What to produce: Give again, word for word, every line in the entries below from the line with "tan brick A1:D1" up to and including the line with "orange slope F13:G13 level 3 top F -> none", and no other line.

Supplied records:
+++++

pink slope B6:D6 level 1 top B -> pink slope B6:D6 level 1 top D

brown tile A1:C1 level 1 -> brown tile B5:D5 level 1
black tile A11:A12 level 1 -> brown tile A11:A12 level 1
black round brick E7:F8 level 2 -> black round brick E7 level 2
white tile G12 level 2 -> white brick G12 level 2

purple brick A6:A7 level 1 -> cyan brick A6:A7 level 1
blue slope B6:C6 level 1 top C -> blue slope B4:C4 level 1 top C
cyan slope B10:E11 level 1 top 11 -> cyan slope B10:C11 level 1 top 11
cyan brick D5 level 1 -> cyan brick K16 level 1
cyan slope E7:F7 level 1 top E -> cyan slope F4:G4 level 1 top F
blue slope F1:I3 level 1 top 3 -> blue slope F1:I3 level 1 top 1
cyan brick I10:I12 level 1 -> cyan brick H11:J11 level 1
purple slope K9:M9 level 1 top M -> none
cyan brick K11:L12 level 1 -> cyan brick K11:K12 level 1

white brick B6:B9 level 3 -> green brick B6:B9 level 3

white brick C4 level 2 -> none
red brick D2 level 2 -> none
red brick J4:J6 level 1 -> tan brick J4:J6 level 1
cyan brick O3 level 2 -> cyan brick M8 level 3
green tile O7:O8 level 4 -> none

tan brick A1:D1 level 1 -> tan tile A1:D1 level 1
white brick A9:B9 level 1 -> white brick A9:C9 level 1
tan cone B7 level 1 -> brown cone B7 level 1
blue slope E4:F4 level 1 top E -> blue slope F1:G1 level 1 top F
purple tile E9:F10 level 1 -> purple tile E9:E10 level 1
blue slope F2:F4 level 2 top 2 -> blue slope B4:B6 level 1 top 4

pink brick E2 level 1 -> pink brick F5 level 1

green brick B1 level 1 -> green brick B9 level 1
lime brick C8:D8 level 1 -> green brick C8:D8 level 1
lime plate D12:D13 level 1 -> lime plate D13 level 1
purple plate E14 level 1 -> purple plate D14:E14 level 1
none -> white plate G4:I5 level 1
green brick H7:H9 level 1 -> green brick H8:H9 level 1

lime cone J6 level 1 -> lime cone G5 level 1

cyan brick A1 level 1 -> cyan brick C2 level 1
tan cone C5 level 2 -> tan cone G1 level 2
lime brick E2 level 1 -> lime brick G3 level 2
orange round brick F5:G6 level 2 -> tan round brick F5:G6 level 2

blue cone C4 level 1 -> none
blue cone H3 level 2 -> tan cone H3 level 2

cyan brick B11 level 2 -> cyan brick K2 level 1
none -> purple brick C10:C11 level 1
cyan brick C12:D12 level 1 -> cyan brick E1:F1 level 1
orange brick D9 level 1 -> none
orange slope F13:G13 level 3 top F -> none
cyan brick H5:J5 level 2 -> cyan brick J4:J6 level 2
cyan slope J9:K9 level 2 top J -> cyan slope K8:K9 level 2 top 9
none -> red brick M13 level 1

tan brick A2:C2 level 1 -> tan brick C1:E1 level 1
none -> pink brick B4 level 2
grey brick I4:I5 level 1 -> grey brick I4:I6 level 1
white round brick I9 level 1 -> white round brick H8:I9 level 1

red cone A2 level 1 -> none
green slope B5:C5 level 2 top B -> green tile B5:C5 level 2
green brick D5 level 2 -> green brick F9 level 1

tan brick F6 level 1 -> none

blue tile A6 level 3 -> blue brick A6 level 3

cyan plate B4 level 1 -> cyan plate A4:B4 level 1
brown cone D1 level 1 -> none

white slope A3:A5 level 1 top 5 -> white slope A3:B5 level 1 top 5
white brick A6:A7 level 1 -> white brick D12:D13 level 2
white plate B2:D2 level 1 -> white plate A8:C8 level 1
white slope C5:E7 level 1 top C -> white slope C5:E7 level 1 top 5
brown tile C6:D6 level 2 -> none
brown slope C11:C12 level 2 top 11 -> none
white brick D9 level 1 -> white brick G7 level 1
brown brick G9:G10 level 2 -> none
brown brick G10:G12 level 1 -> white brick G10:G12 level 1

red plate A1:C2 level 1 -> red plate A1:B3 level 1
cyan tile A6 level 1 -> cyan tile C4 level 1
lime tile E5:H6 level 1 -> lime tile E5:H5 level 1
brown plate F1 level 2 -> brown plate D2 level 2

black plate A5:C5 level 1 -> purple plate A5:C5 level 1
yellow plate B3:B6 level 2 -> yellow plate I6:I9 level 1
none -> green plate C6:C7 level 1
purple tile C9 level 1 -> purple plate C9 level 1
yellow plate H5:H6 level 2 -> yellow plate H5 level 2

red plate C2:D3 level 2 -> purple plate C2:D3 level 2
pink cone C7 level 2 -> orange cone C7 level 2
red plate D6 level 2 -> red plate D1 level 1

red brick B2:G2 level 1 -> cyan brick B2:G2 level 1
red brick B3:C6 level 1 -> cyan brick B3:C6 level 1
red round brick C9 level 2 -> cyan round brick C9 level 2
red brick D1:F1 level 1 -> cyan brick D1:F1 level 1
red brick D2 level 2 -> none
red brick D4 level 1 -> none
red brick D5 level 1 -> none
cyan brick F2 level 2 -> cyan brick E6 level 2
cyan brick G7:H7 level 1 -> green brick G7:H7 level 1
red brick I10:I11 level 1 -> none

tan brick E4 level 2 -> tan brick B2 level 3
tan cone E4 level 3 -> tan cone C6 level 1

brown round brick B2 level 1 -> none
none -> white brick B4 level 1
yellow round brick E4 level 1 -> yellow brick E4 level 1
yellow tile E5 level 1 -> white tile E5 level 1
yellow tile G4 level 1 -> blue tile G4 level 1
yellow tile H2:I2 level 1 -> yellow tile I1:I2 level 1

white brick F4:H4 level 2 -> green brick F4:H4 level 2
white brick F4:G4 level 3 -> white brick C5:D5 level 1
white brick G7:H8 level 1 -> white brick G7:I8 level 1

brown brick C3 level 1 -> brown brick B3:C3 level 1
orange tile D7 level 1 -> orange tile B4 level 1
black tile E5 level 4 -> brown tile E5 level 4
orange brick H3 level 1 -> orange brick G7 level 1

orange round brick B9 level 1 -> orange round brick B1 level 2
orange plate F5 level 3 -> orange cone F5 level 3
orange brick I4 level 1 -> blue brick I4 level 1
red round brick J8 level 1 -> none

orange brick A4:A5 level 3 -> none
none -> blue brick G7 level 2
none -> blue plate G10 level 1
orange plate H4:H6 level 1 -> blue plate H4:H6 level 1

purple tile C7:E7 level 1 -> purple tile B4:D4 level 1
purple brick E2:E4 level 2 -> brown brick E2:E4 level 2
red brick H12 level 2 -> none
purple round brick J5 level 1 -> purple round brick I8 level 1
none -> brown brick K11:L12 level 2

+++++

Reply:
tan brick A1:D1 level 1 -> tan tile A1:D1 level 1
white brick A9:B9 level 1 -> white brick A9:C9 level 1
tan cone B7 level 1 -> brown cone B7 level 1
blue slope E4:F4 level 1 top E -> blue slope F1:G1 level 1 top F
purple tile E9:F10 level 1 -> purple tile E9:E10 level 1
blue slope F2:F4 level 2 top 2 -> blue slope B4:B6 level 1 top 4

pink brick E2 level 1 -> pink brick F5 level 1

green brick B1 level 1 -> green brick B9 level 1
lime brick C8:D8 level 1 -> green brick C8:D8 level 1
lime plate D12:D13 level 1 -> lime plate D13 level 1
purple plate E14 level 1 -> purple plate D14:E14 level 1
none -> white plate G4:I5 level 1
green brick H7:H9 level 1 -> green brick H8:H9 level 1

lime cone J6 level 1 -> lime cone G5 level 1

cyan brick A1 level 1 -> cyan brick C2 level 1
tan cone C5 level 2 -> tan cone G1 level 2
lime brick E2 level 1 -> lime brick G3 level 2
orange round brick F5:G6 level 2 -> tan round brick F5:G6 level 2

blue cone C4 level 1 -> none
blue cone H3 level 2 -> tan cone H3 level 2

cyan brick B11 level 2 -> cyan brick K2 level 1
none -> purple brick C10:C11 level 1
cyan brick C12:D12 level 1 -> cyan brick E1:F1 level 1
orange brick D9 level 1 -> none
orange slope F13:G13 level 3 top F -> none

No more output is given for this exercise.